THE PROBLEM: Output each entry verbatim and exclude every picture from it.

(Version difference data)
::::
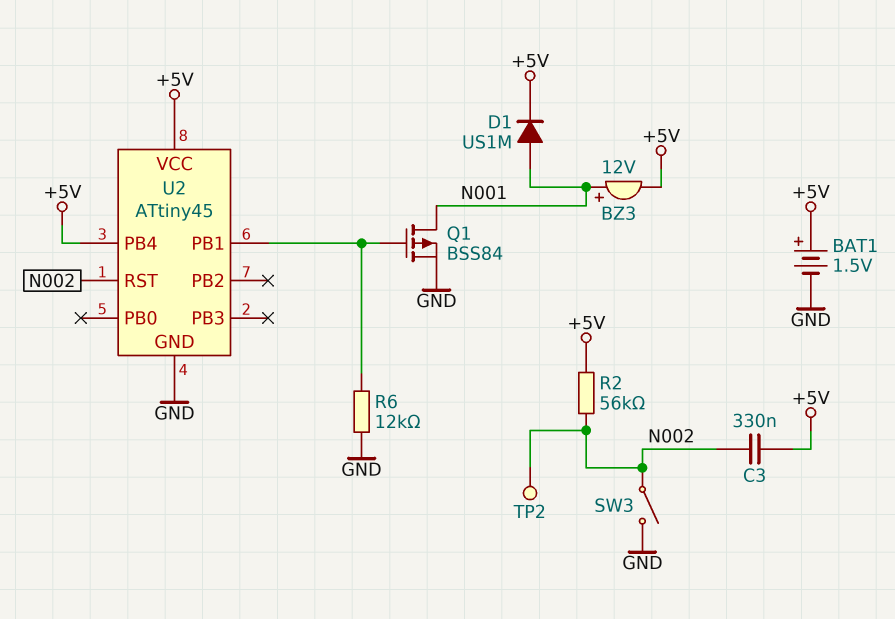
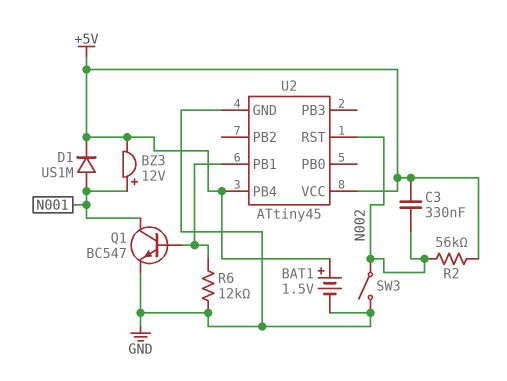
Q1: PMOS BSS84 (G U2/PB1, D N001, S GND) -> NPN BC547 (B U2/PB1, C N001, E GND)
TP2: test point (N002) -> none

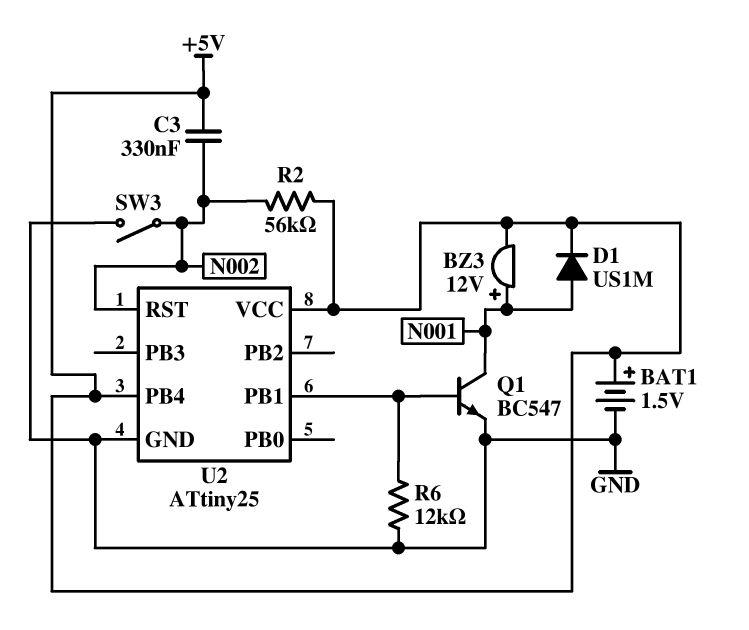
U2: ATtiny45 -> ATtiny25

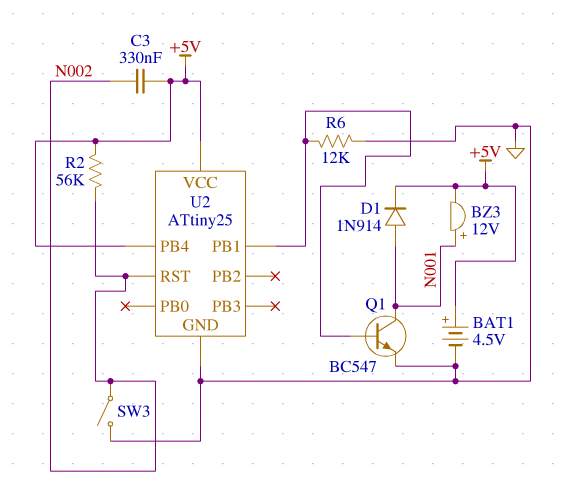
BAT1: 1.5V (plus +5V, minus GND) -> 4.5V (plus +5V, minus GND)
D1: diode US1M (A N001, K +5V) -> diode 1N914 (A N001, K +5V)

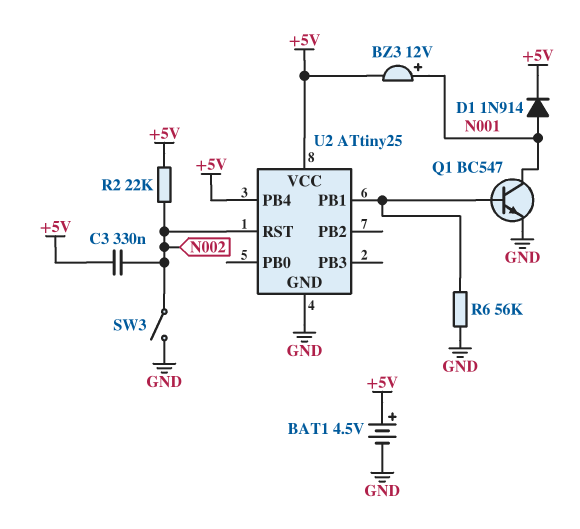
R2: 56k (+5V, N002) -> 22k (+5V, N002)
R6: 12k (GND, U2/PB1) -> 56k (GND, U2/PB1)

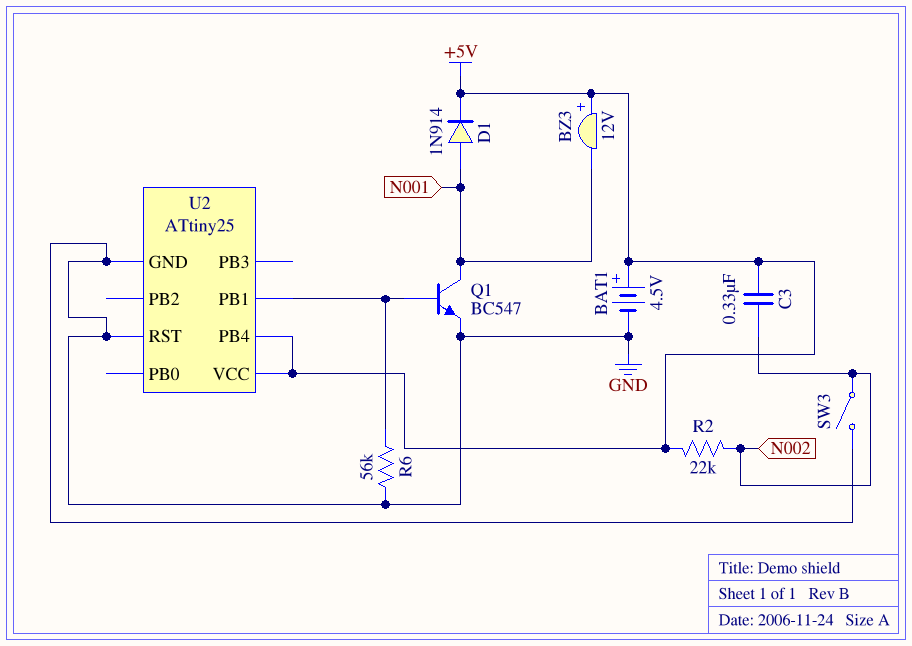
BZ3: buzzer 12V (plus N001, minus +5V) -> buzzer 12V (plus +5V, minus N001)
U2 pin RST: N002 -> GND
::::
THE COMPLETED TASK:
Q1: PMOS BSS84 (G U2/PB1, D N001, S GND) -> NPN BC547 (B U2/PB1, C N001, E GND)
TP2: test point (N002) -> none

U2: ATtiny45 -> ATtiny25

BAT1: 1.5V (plus +5V, minus GND) -> 4.5V (plus +5V, minus GND)
D1: diode US1M (A N001, K +5V) -> diode 1N914 (A N001, K +5V)

R2: 56k (+5V, N002) -> 22k (+5V, N002)
R6: 12k (GND, U2/PB1) -> 56k (GND, U2/PB1)

BZ3: buzzer 12V (plus N001, minus +5V) -> buzzer 12V (plus +5V, minus N001)
U2 pin RST: N002 -> GND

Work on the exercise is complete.